— HOW TO COMPLETE THIS TASK —
Looking at the listing below, retype exactly the lines starting at the one containing "GAS1 pin AO: A1 -> 9" and ending at the one containing "SERVO2 pin PWM: 7 -> RX", both included, and nothing else.

== RAW DATA

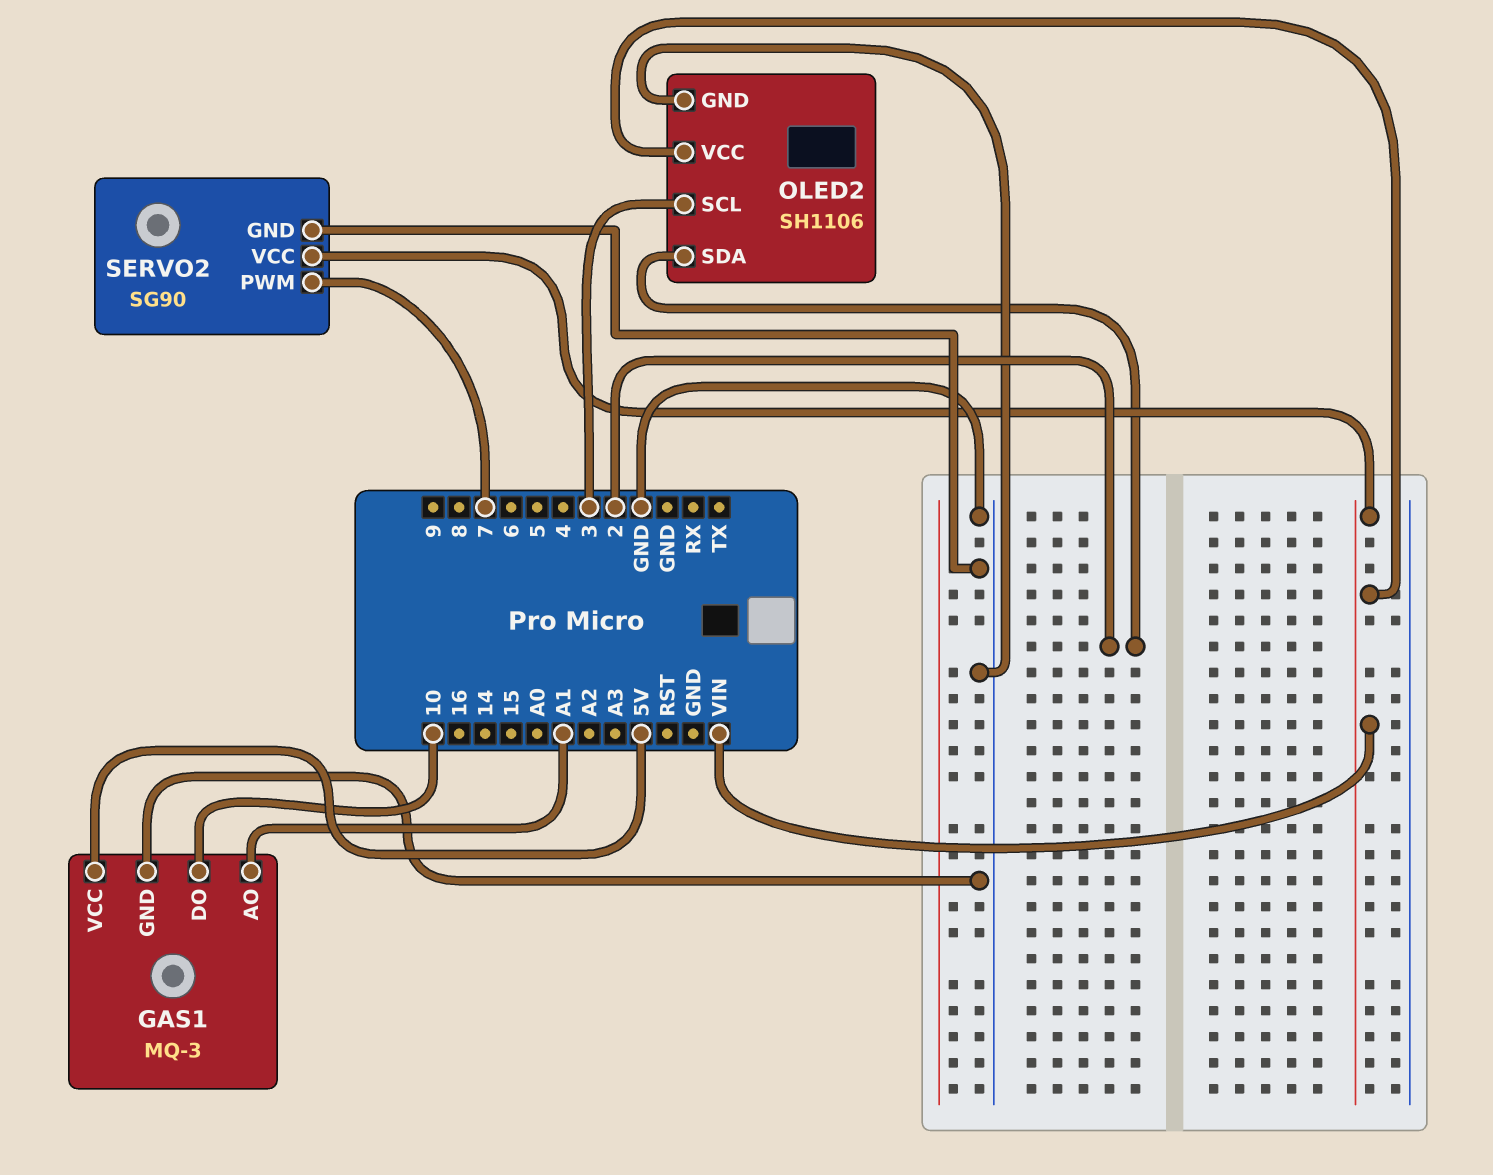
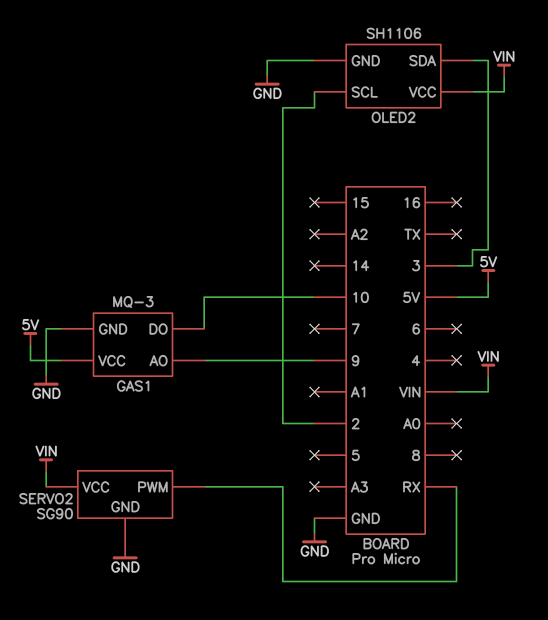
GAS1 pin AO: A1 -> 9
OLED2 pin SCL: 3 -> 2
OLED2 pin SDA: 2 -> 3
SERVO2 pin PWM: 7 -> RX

====
== RAW DATA

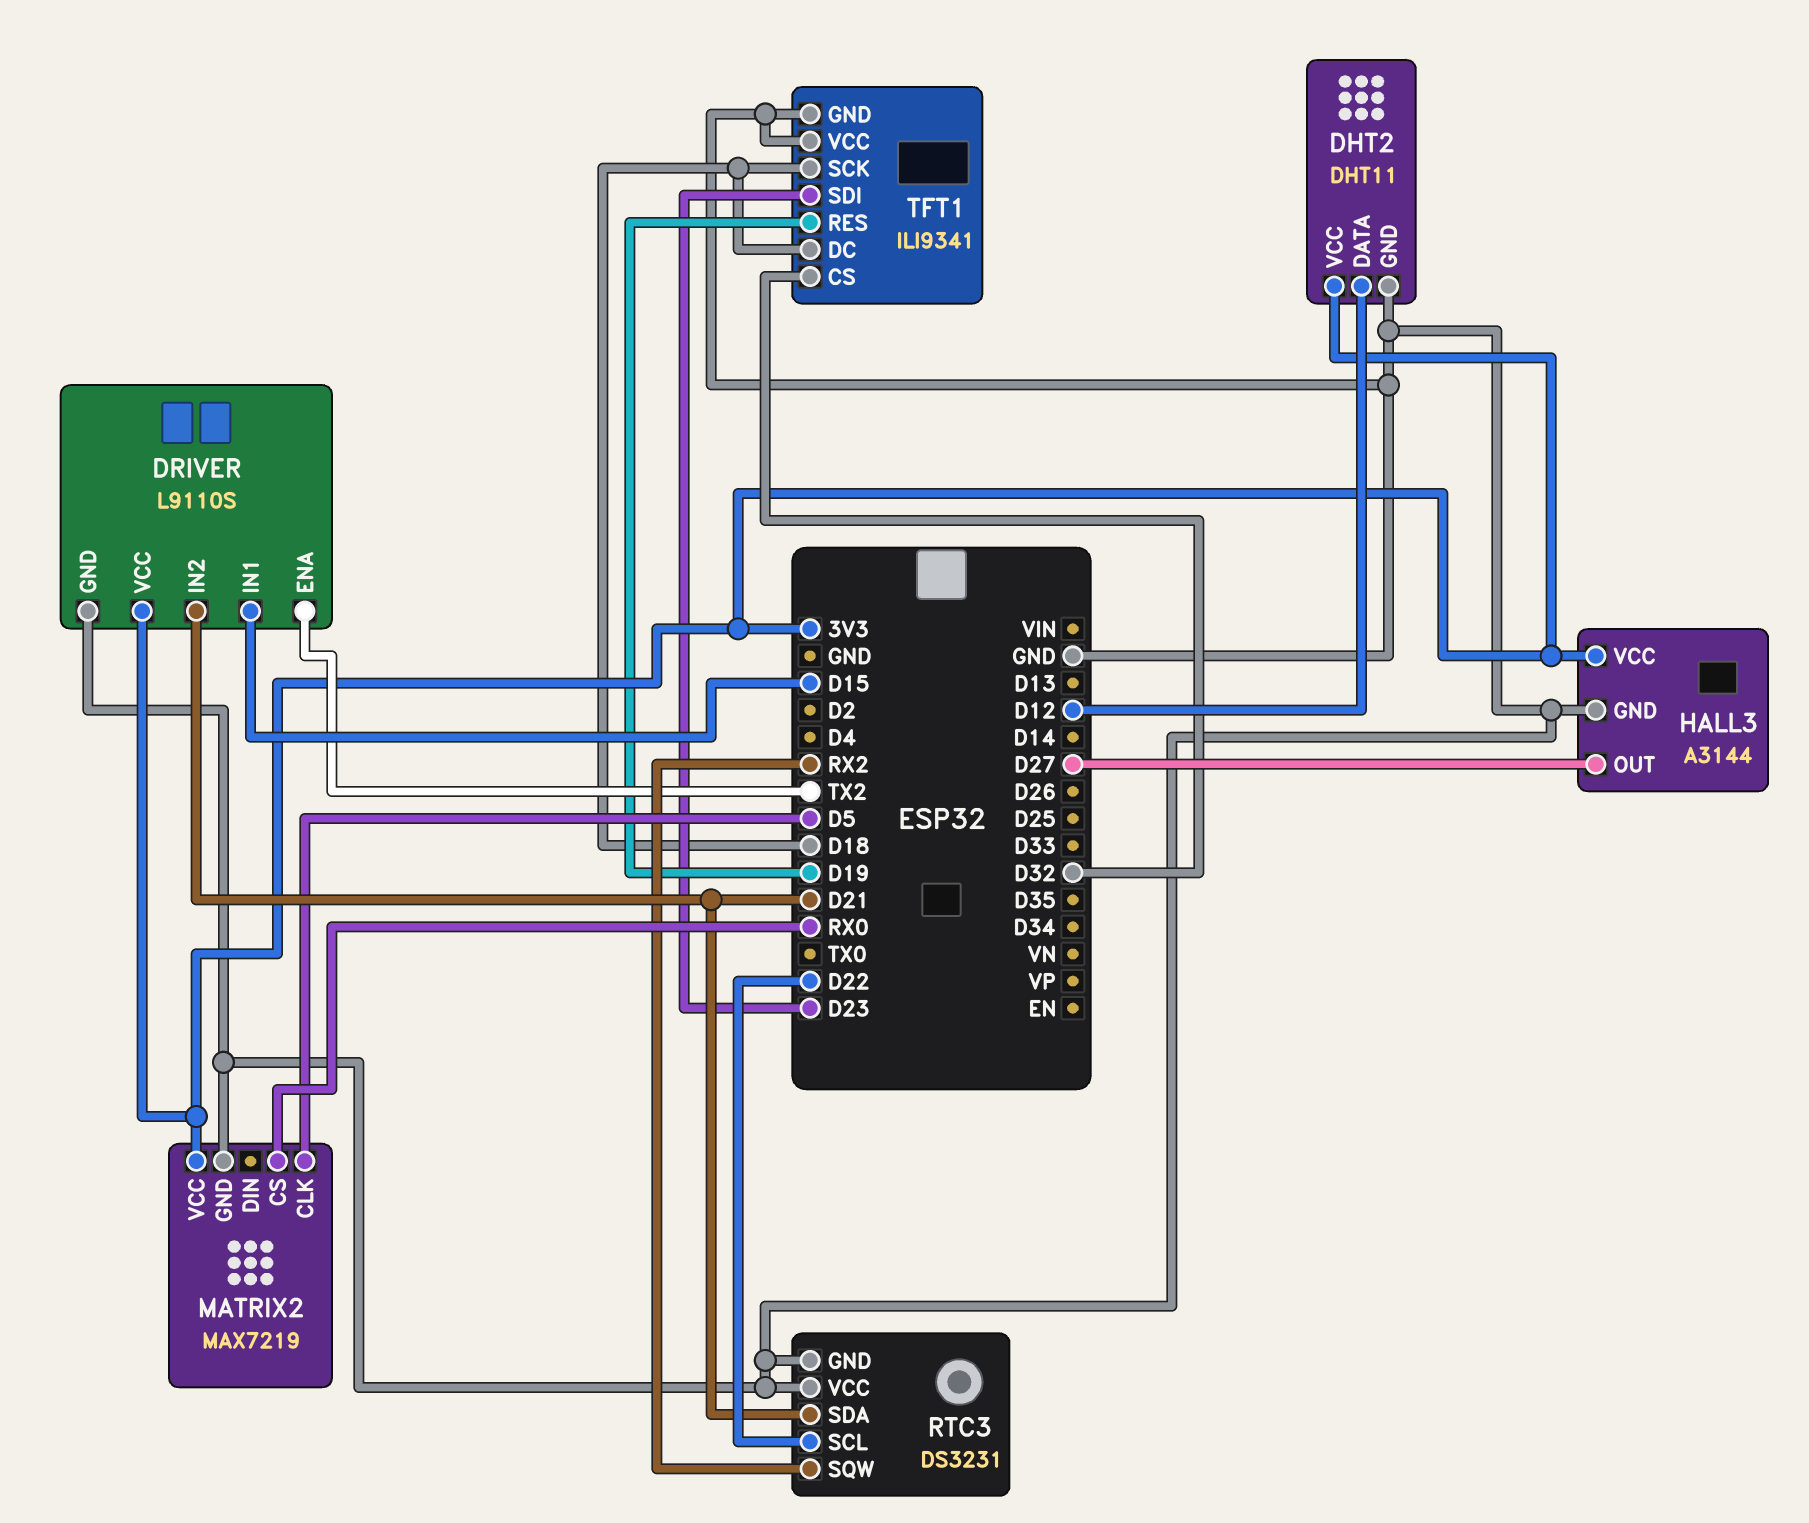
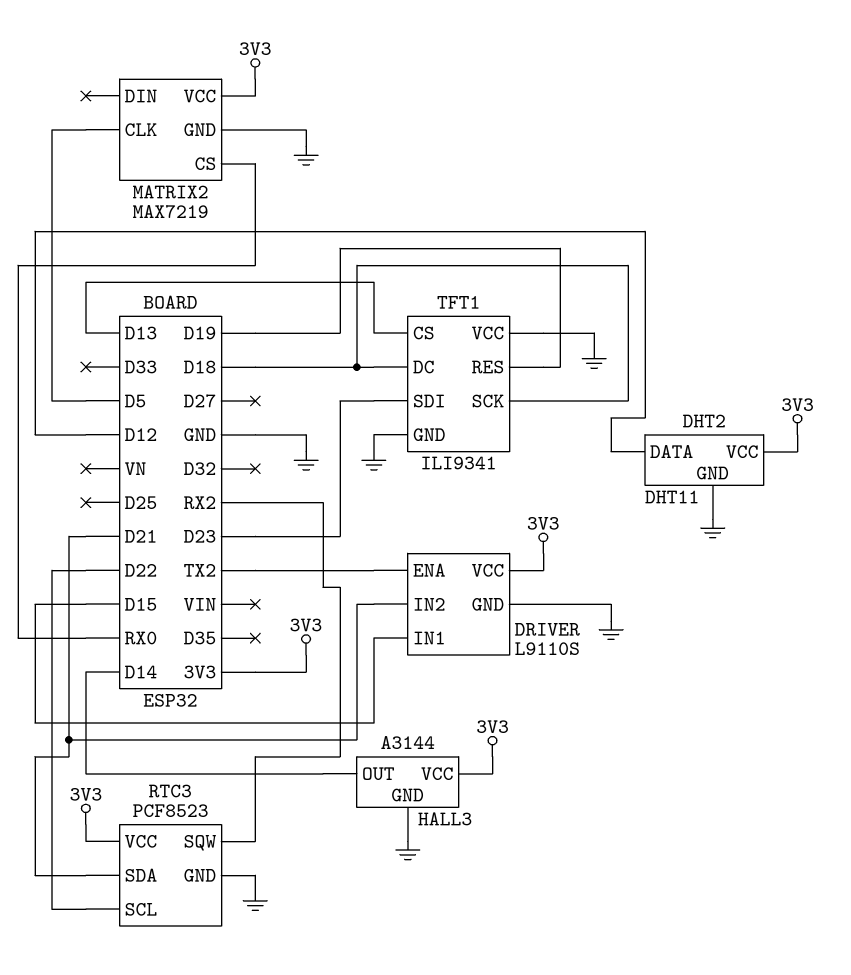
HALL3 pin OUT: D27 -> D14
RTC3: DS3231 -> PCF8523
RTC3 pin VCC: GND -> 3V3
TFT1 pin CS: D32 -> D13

====

— EXERCISE SOLUTION —
GAS1 pin AO: A1 -> 9
OLED2 pin SCL: 3 -> 2
OLED2 pin SDA: 2 -> 3
SERVO2 pin PWM: 7 -> RX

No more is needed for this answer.